▶ ASSIGNMENT
The job is to output exactly the lines that run from the start of the entries through the line containing "U13: buffer CD4050", pictures omitted.
___ GIVEN DATA
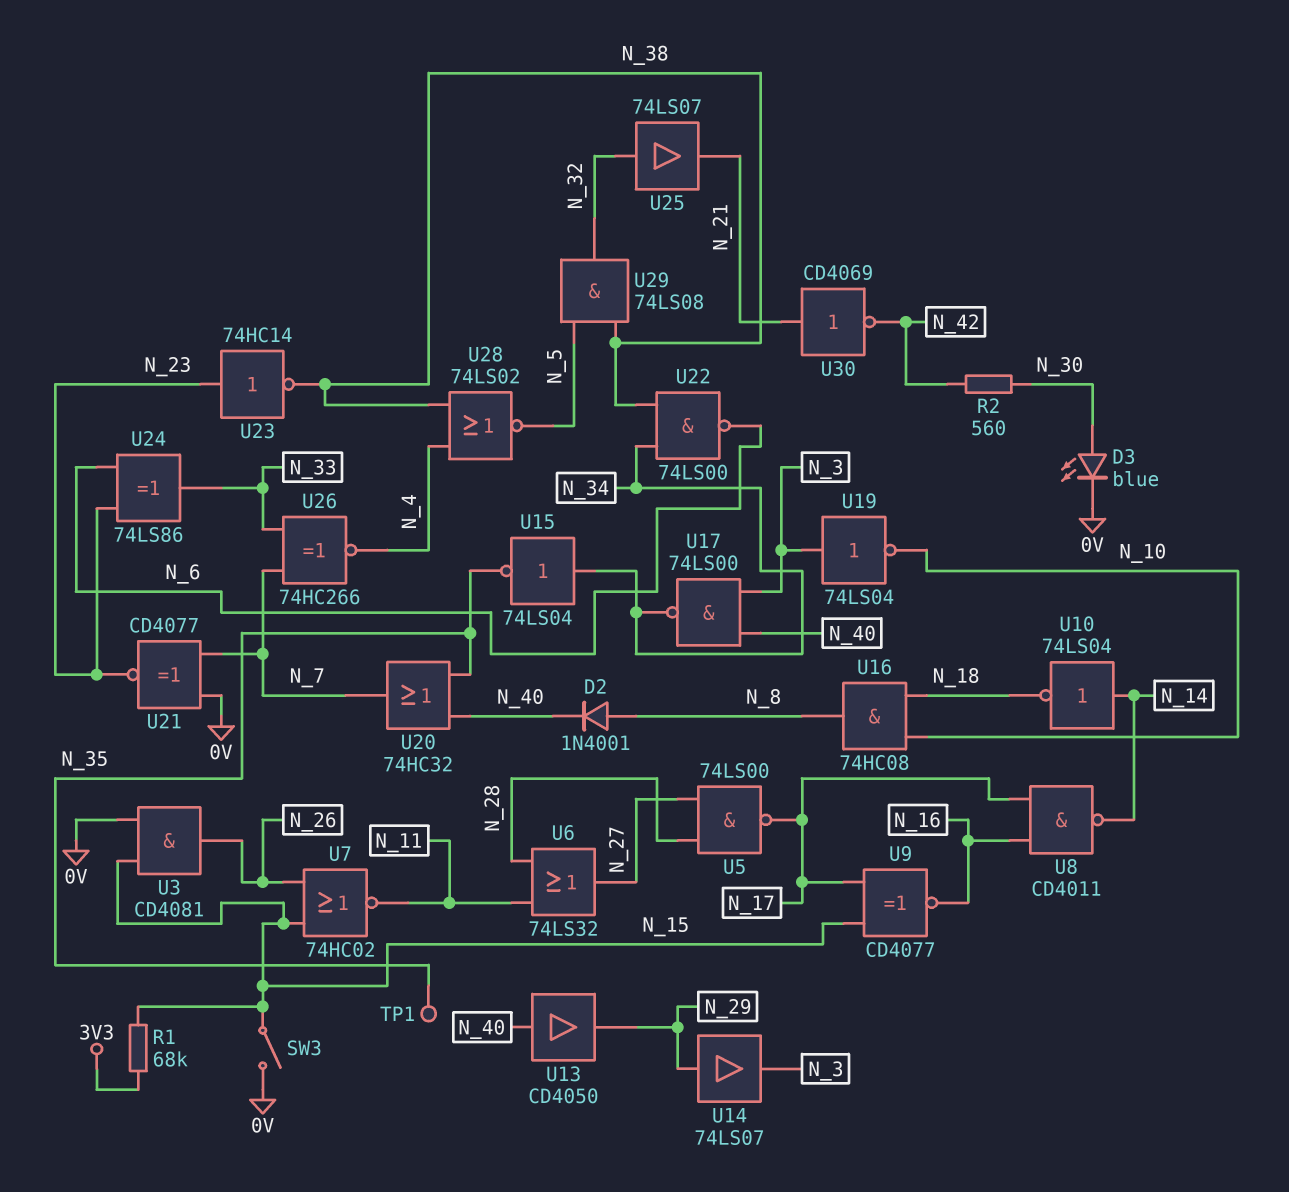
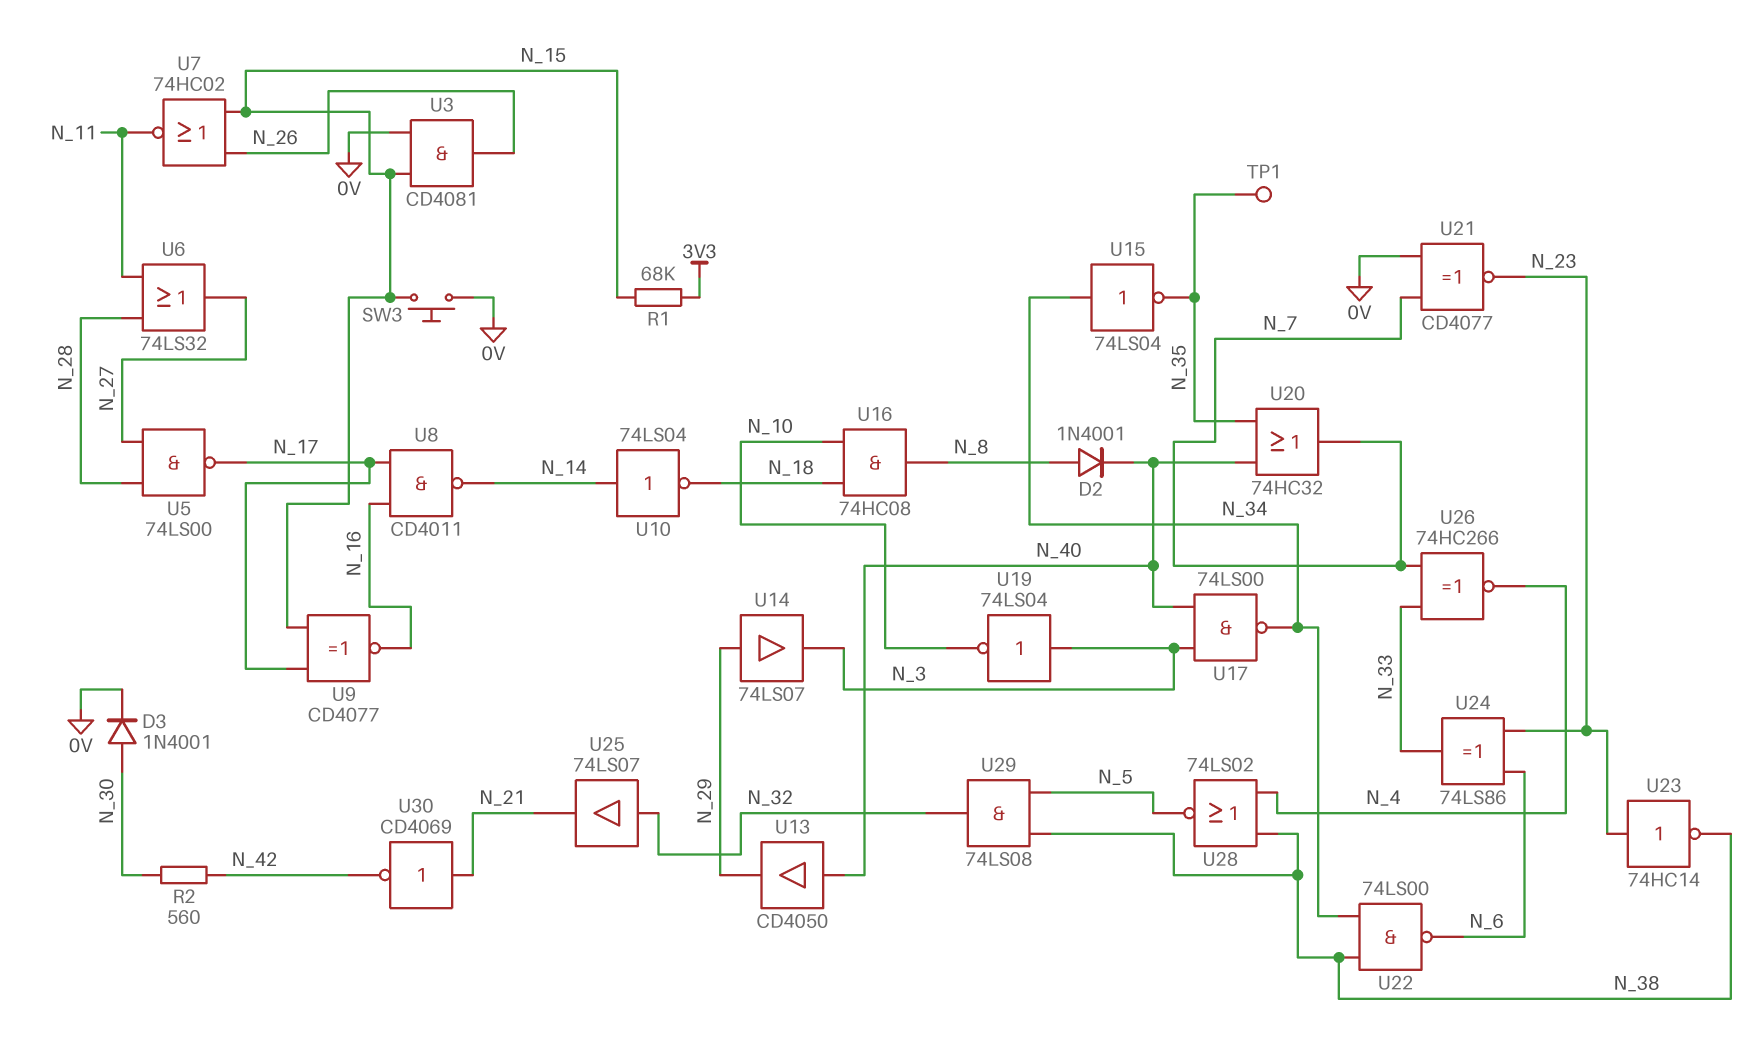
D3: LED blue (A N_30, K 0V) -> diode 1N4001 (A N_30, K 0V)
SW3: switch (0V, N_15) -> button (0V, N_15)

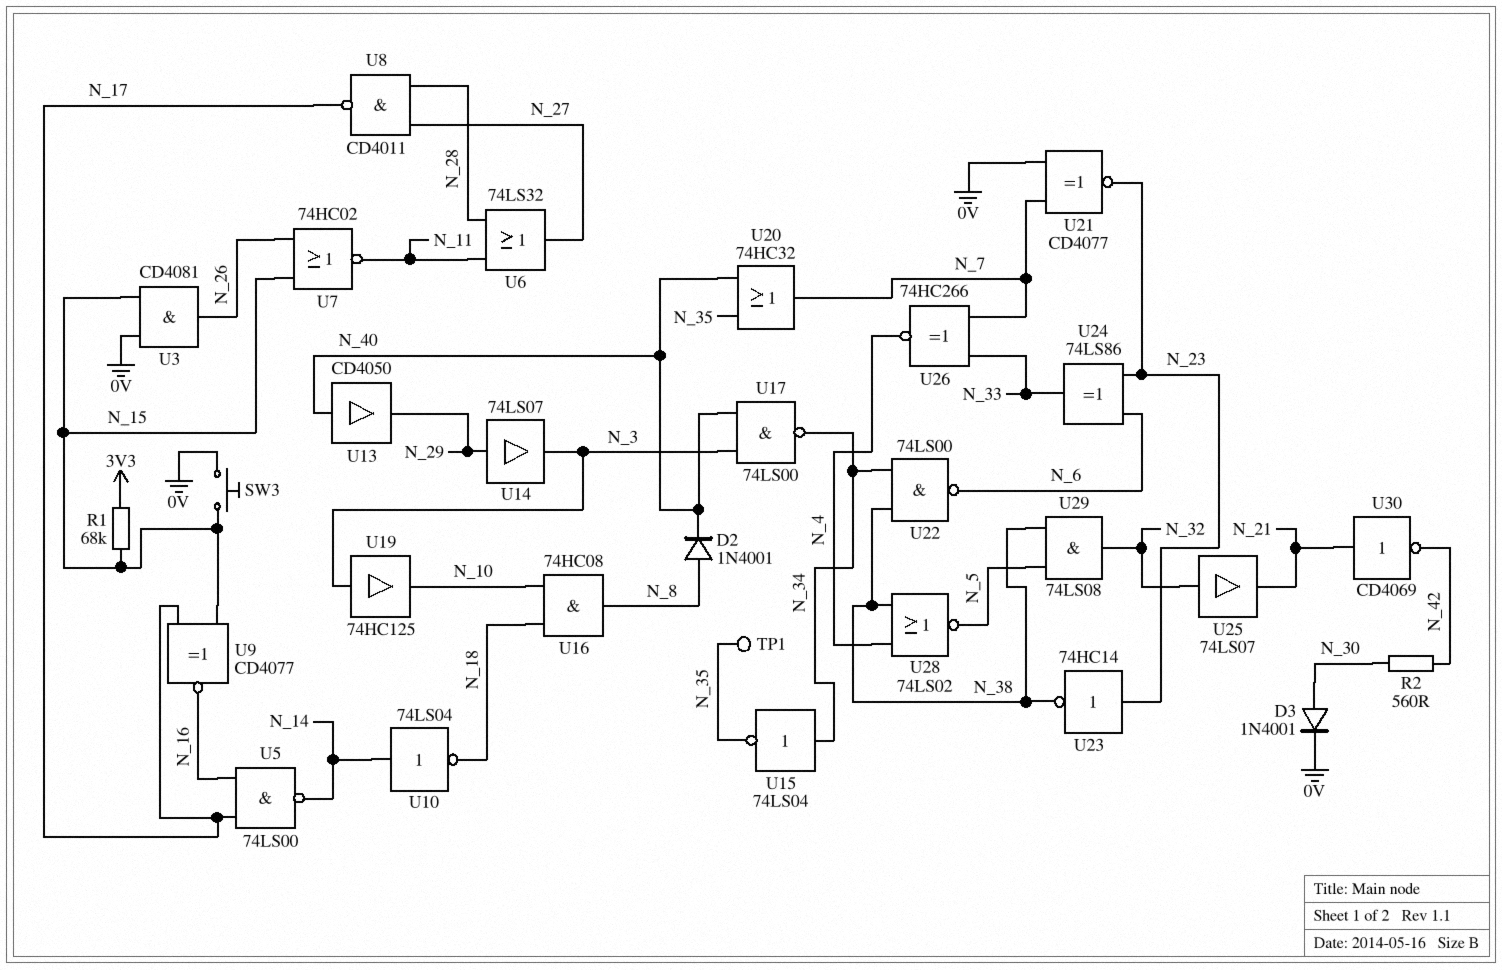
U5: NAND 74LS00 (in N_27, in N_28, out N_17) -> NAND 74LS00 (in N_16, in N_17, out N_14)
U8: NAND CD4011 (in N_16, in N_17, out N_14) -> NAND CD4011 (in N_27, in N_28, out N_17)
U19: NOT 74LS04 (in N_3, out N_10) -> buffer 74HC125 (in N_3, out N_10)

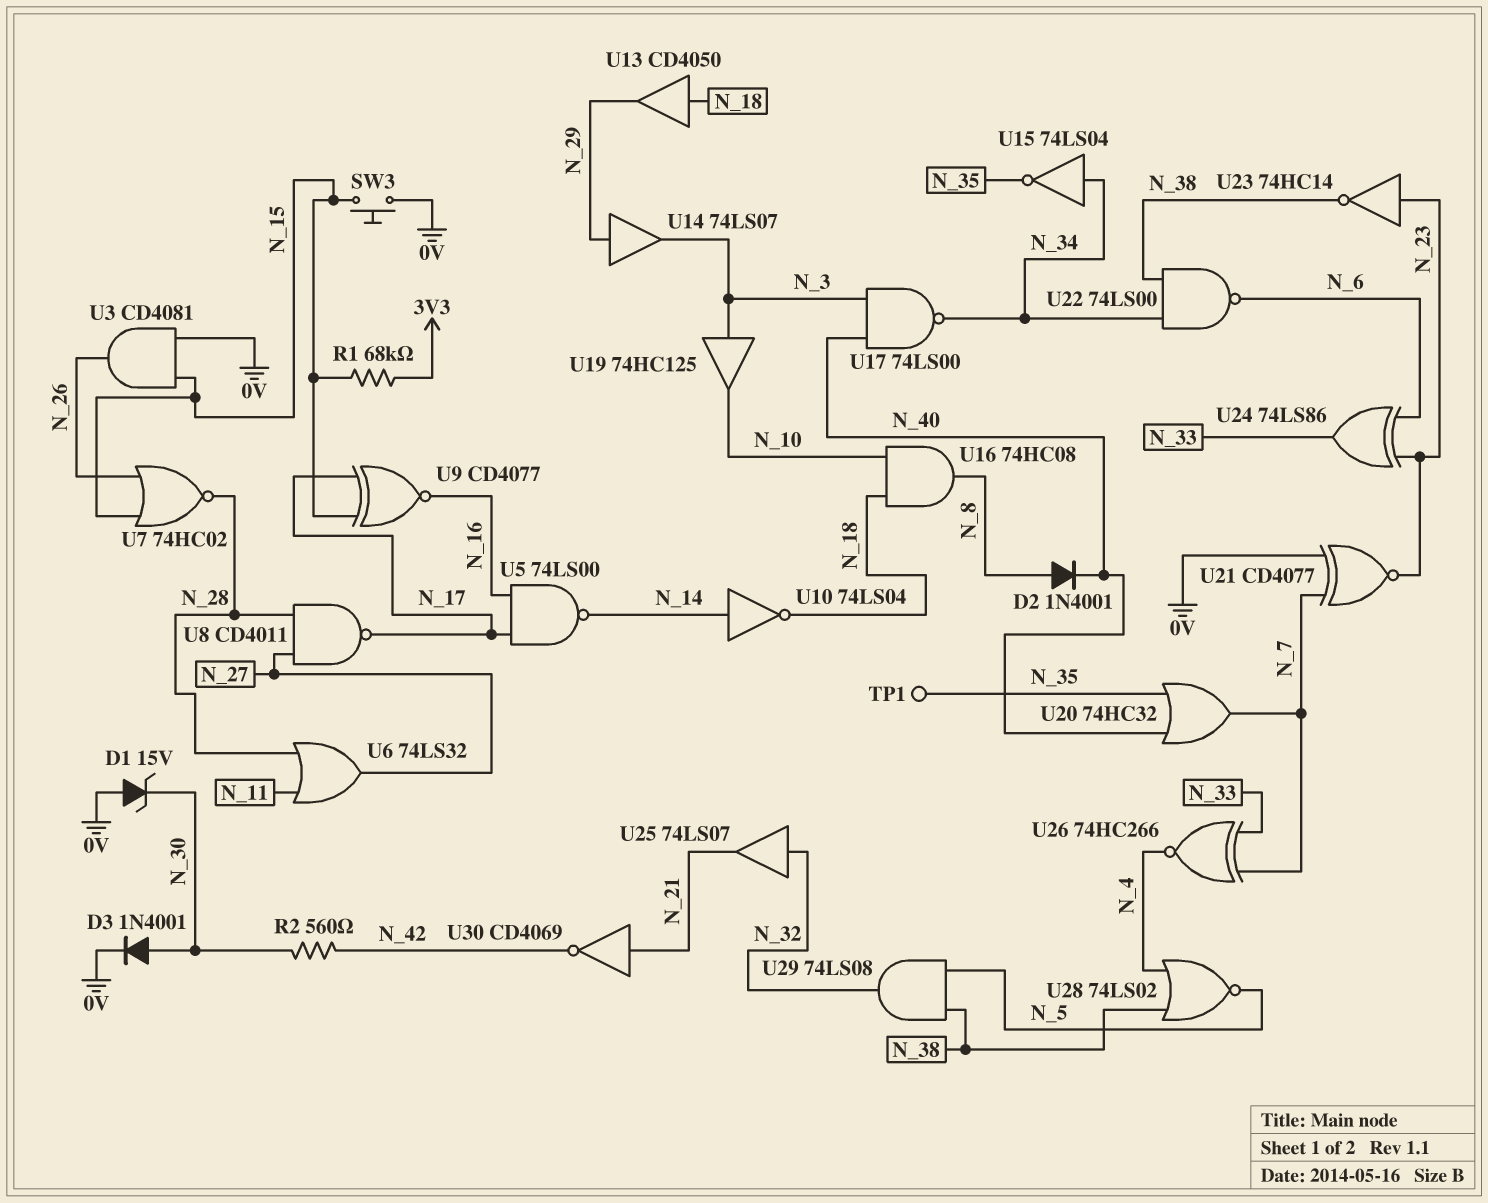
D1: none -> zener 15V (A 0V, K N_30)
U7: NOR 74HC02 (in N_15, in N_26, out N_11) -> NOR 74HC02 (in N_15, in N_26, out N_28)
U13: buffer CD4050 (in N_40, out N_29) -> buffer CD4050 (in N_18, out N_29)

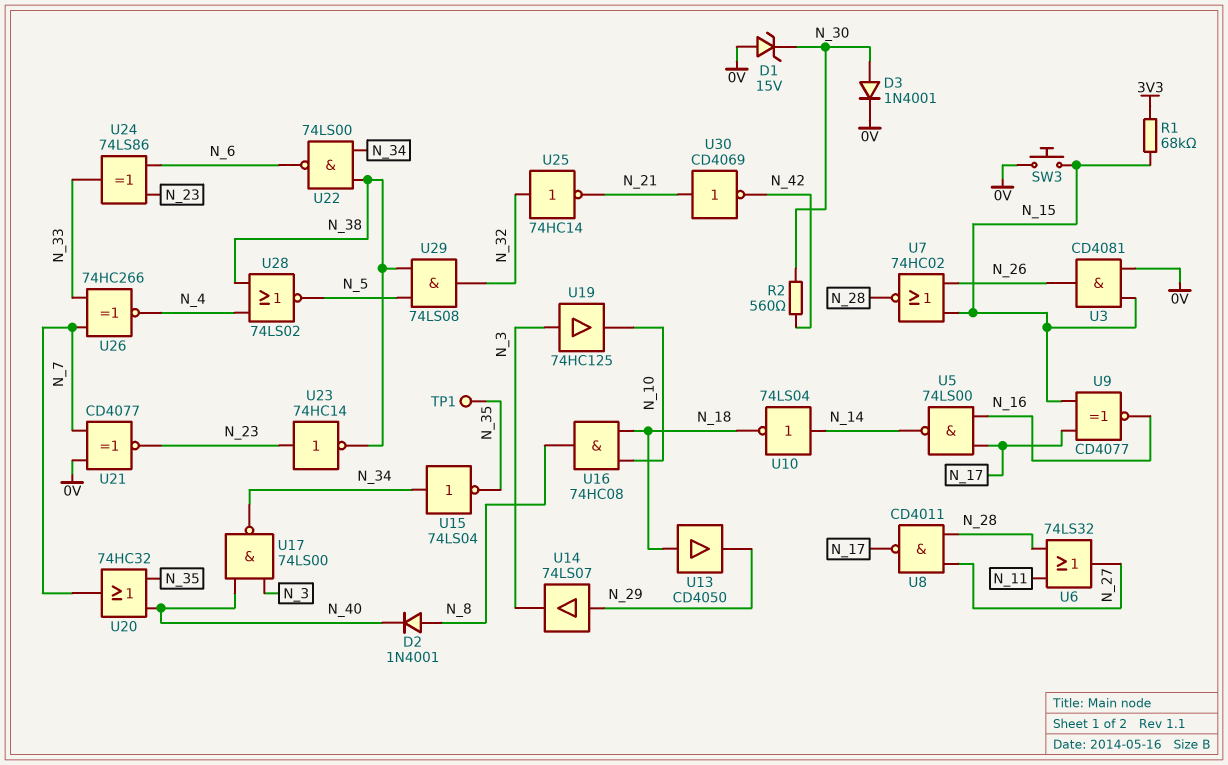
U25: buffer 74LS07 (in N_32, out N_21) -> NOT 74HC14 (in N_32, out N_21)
______
▶ TASK RESULT
D3: LED blue (A N_30, K 0V) -> diode 1N4001 (A N_30, K 0V)
SW3: switch (0V, N_15) -> button (0V, N_15)

U5: NAND 74LS00 (in N_27, in N_28, out N_17) -> NAND 74LS00 (in N_16, in N_17, out N_14)
U8: NAND CD4011 (in N_16, in N_17, out N_14) -> NAND CD4011 (in N_27, in N_28, out N_17)
U19: NOT 74LS04 (in N_3, out N_10) -> buffer 74HC125 (in N_3, out N_10)

D1: none -> zener 15V (A 0V, K N_30)
U7: NOR 74HC02 (in N_15, in N_26, out N_11) -> NOR 74HC02 (in N_15, in N_26, out N_28)
U13: buffer CD4050 (in N_40, out N_29) -> buffer CD4050 (in N_18, out N_29)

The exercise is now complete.